● **Exercise aim**: Print every line below that comes at or after the line containing "brown carton: 4 -> 5", exactly as written.

● **Material for this task**:
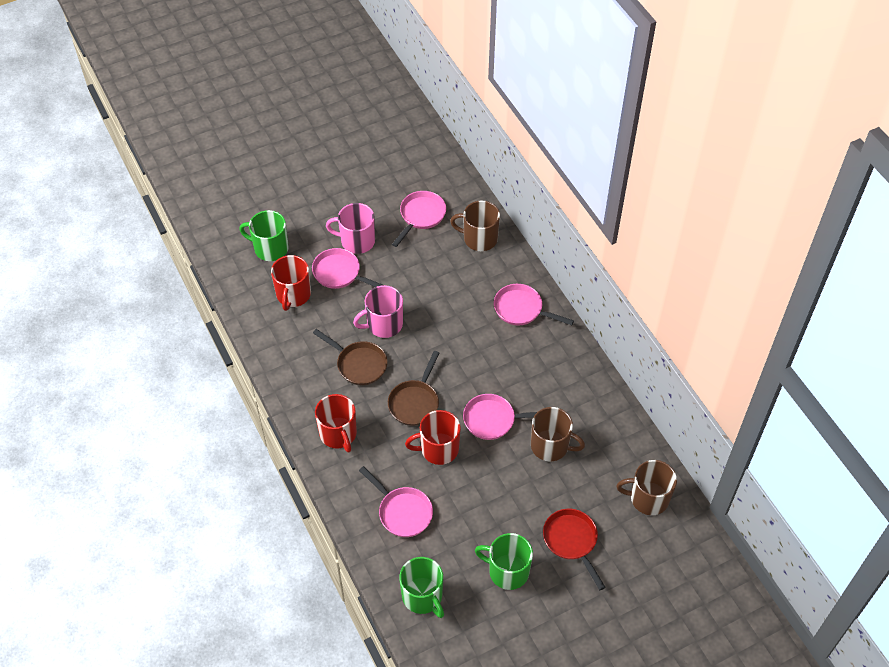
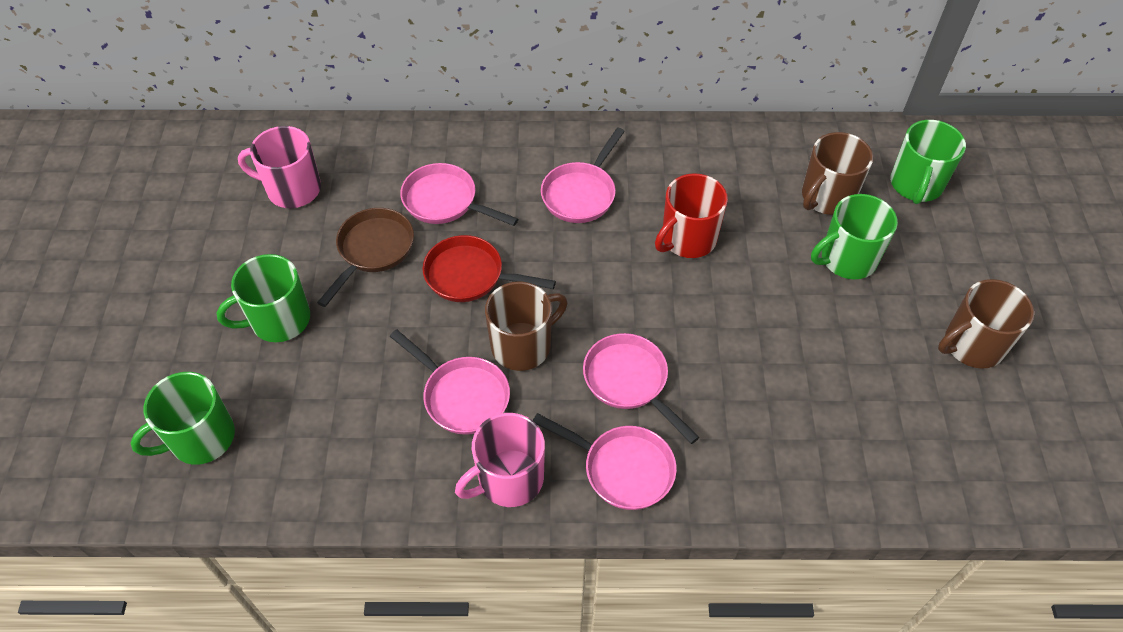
brown pan: 2 -> 1
green mug: 3 -> 4
red mug: 3 -> 1

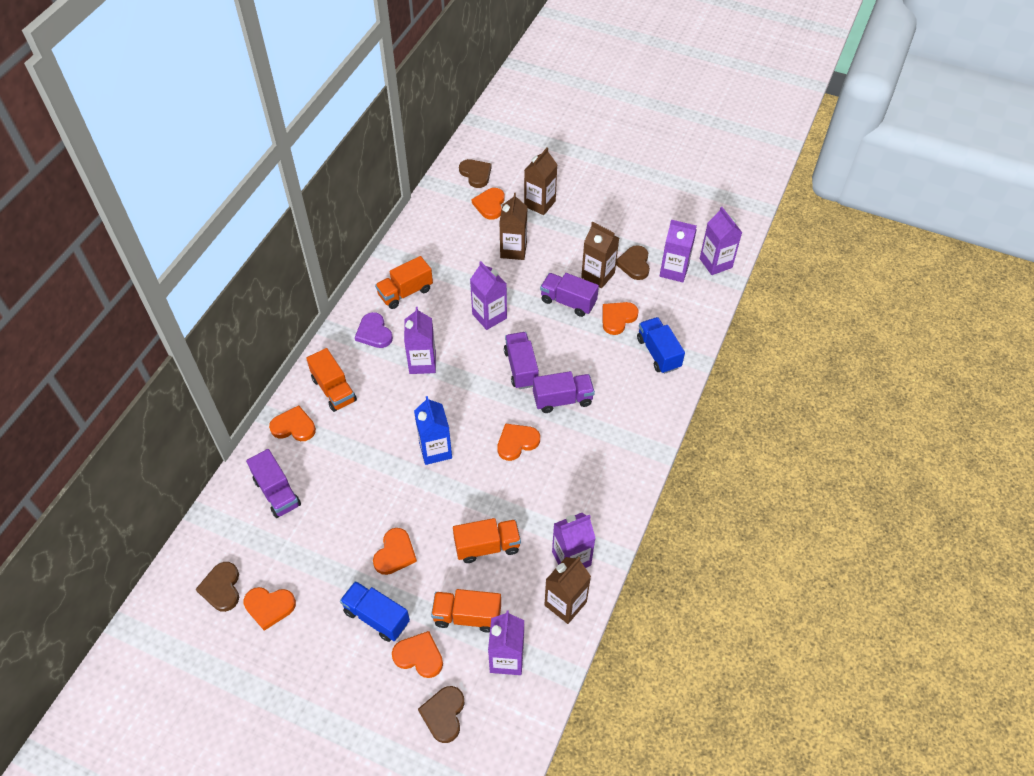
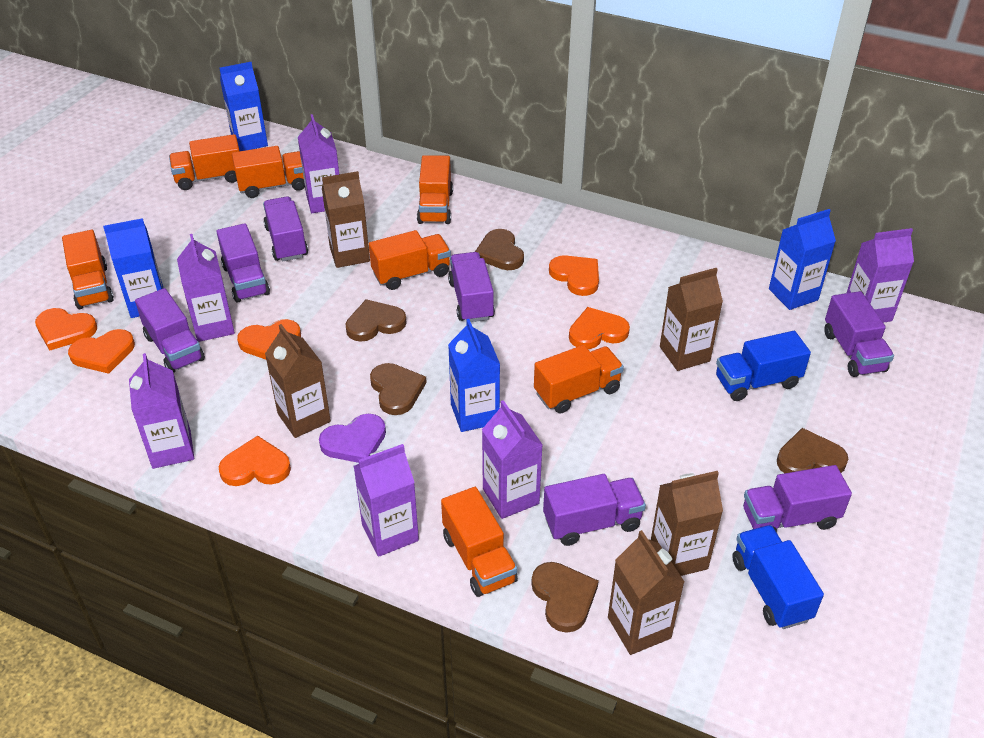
blue carton: 1 -> 4
brown carton: 4 -> 5
brown heart: 4 -> 5
orange heart: 7 -> 6
orange truck: 4 -> 7
purple truck: 4 -> 7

● **Solution to this problem**:
brown carton: 4 -> 5
brown heart: 4 -> 5
orange heart: 7 -> 6
orange truck: 4 -> 7
purple truck: 4 -> 7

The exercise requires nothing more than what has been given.